TO DO
What is needed is an exact repetition of the lines below, from the first one through the one holding "scarlet juice carton <727", with no pictures and nothing else.

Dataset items
*****

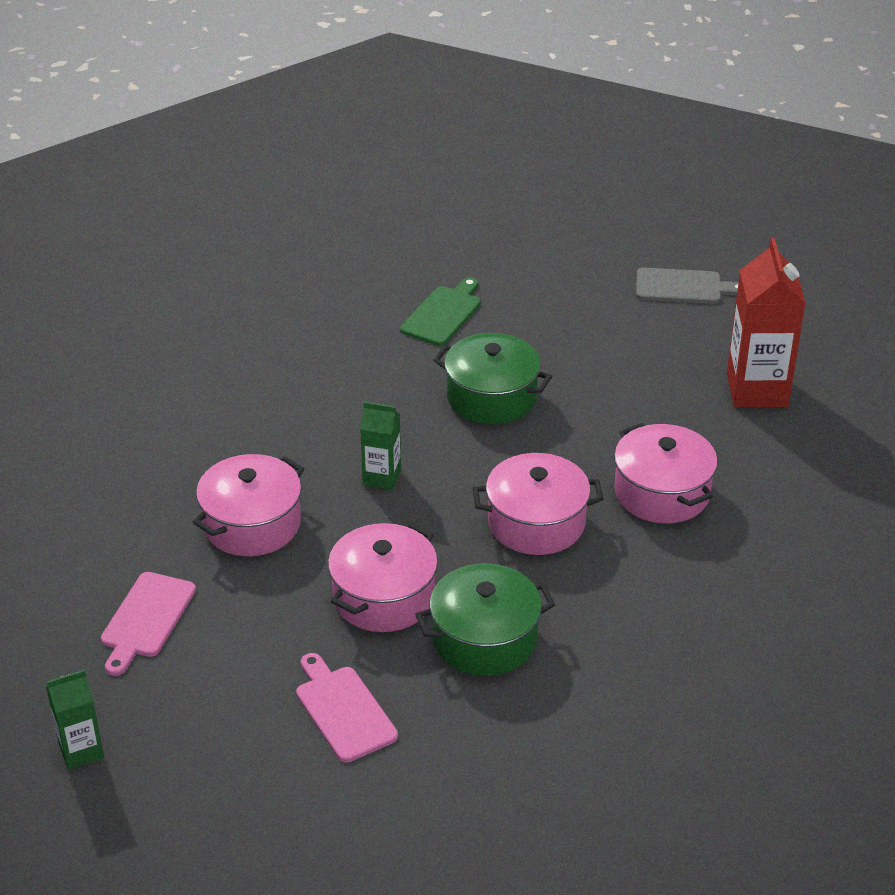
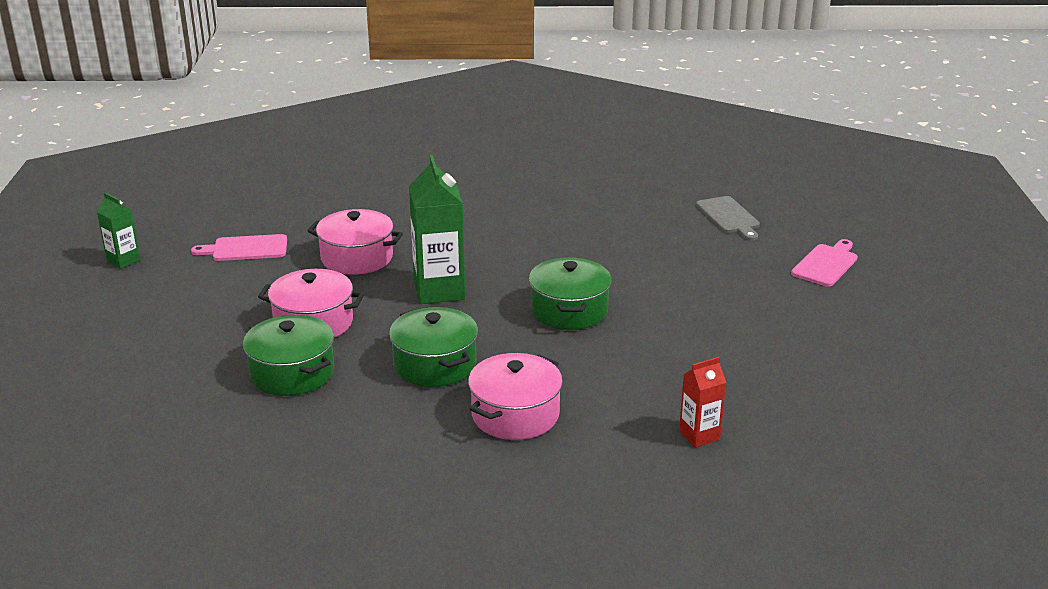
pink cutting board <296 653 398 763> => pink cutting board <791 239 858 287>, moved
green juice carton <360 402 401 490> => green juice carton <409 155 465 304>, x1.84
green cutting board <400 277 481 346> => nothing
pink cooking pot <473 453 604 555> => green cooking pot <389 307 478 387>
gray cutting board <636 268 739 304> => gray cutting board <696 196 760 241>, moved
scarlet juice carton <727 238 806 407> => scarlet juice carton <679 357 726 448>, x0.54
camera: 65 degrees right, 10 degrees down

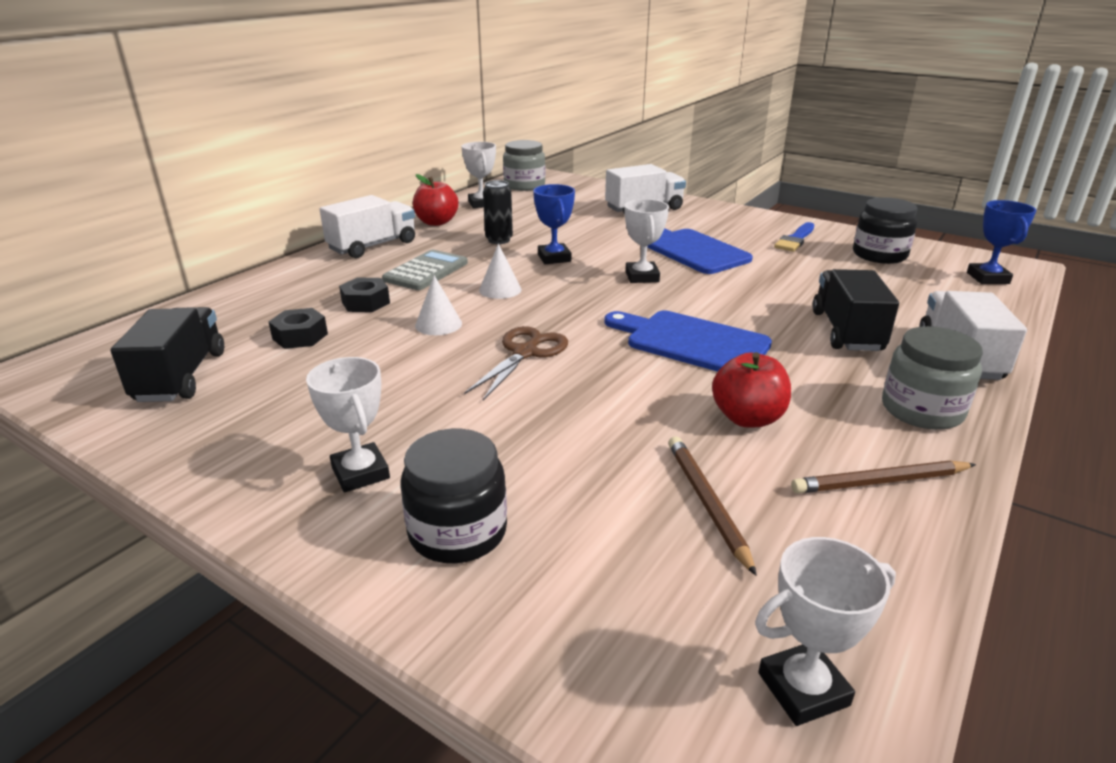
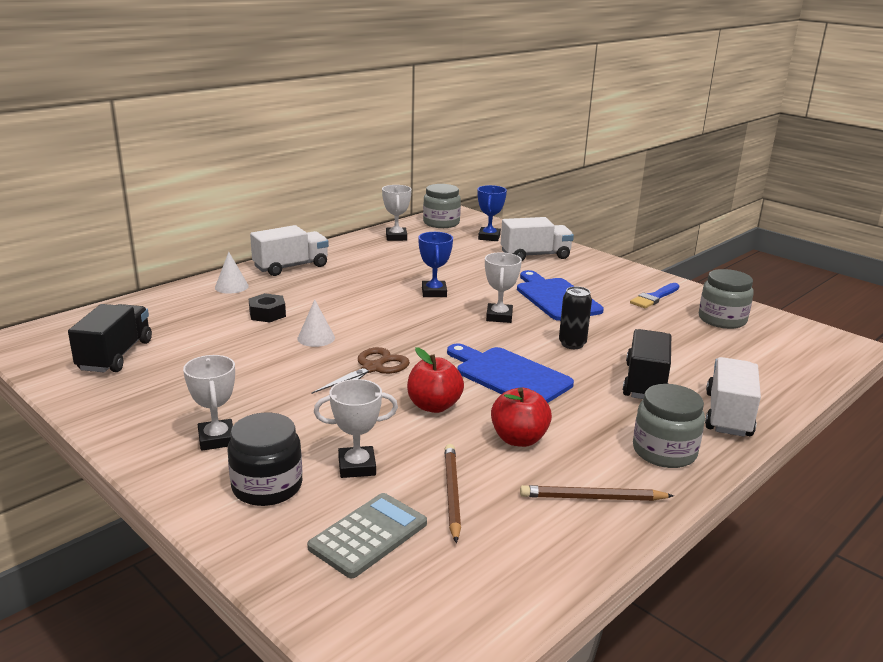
black hex nut <269 308 328 349> => nothing
gray calculator <382 250 468 290> => gray calculator <307 493 427 578>, moved
scarlet toy apple <413 174 459 226> => scarlet toy apple <407 347 464 413>, moved
white solid cone <479 244 522 299> => white solid cone <215 252 249 294>, moved
black can <483 180 513 244> => black can <559 286 592 349>, moved
white award cup <755 537 896 726> => white award cup <314 379 398 478>, moved
black jam jar <853 197 917 264> => gray jam jar <699 269 754 329>
blue award cup <967 200 1036 284> => blue award cup <478 185 507 241>, moved
camera: 10 degrees right, 5 degrees down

*****

EXERCISE RESULT
pink cutting board <296 653 398 763> => pink cutting board <791 239 858 287>, moved
green juice carton <360 402 401 490> => green juice carton <409 155 465 304>, x1.84
green cutting board <400 277 481 346> => nothing
pink cooking pot <473 453 604 555> => green cooking pot <389 307 478 387>
gray cutting board <636 268 739 304> => gray cutting board <696 196 760 241>, moved
scarlet juice carton <727 238 806 407> => scarlet juice carton <679 357 726 448>, x0.54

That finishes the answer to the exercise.